═══ Dataset excerpts
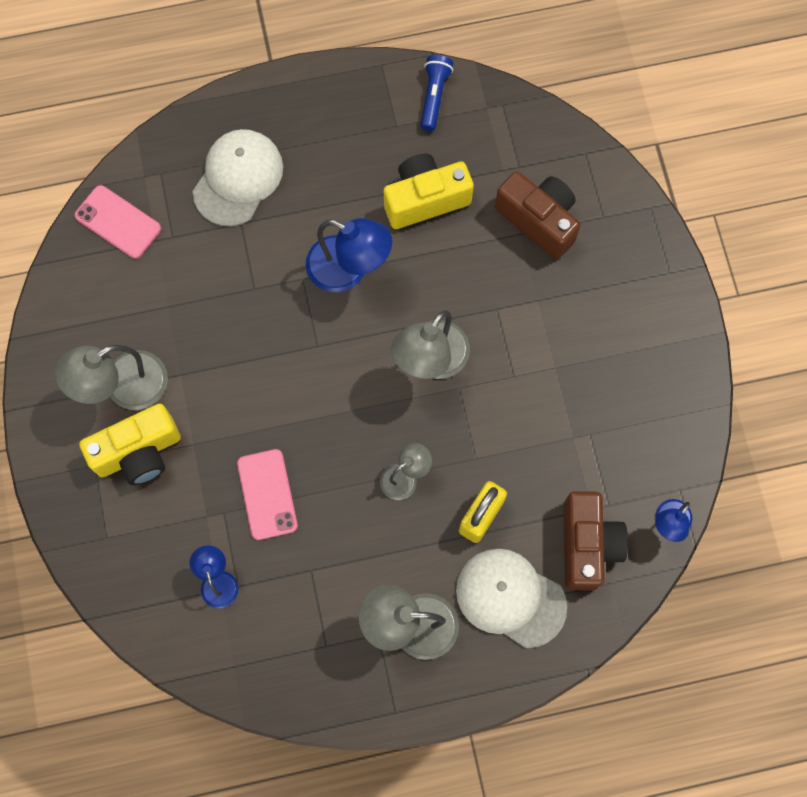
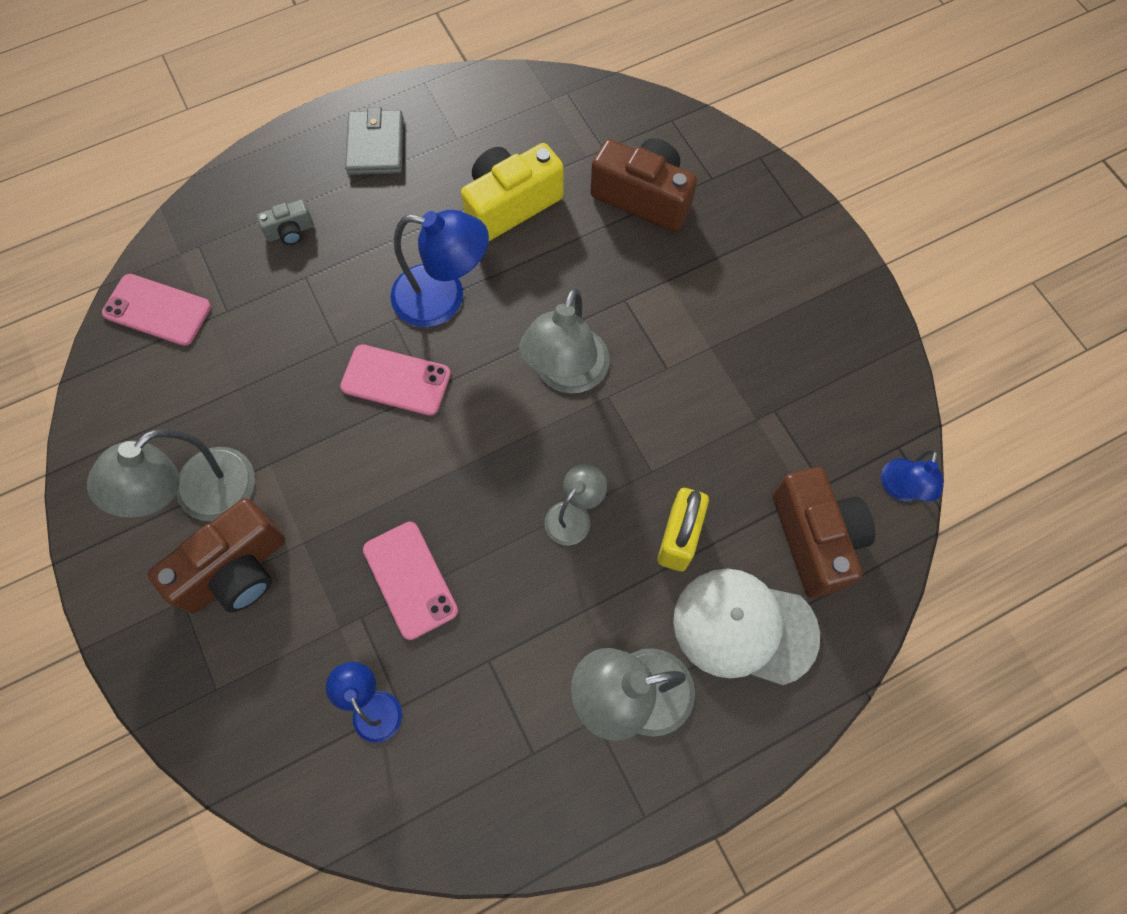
camera: 15 degrees left, 5 degrees down
(139, 452) = (236, 570): yellow camera -> brown camera
(238, 178) = (290, 231): white cap -> grey camera
(294, 330) = (396, 380): none -> pink phone
(325, 116) = (375, 146): none -> grey wallet
(434, 96) = (491, 101): blue flashlight -> none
══════
### Directions
Could you return each entry word for word, with the images omitted?

### Answer section
camera: 15 degrees left, 5 degrees down
(139, 452) = (236, 570): yellow camera -> brown camera
(238, 178) = (290, 231): white cap -> grey camera
(294, 330) = (396, 380): none -> pink phone
(325, 116) = (375, 146): none -> grey wallet
(434, 96) = (491, 101): blue flashlight -> none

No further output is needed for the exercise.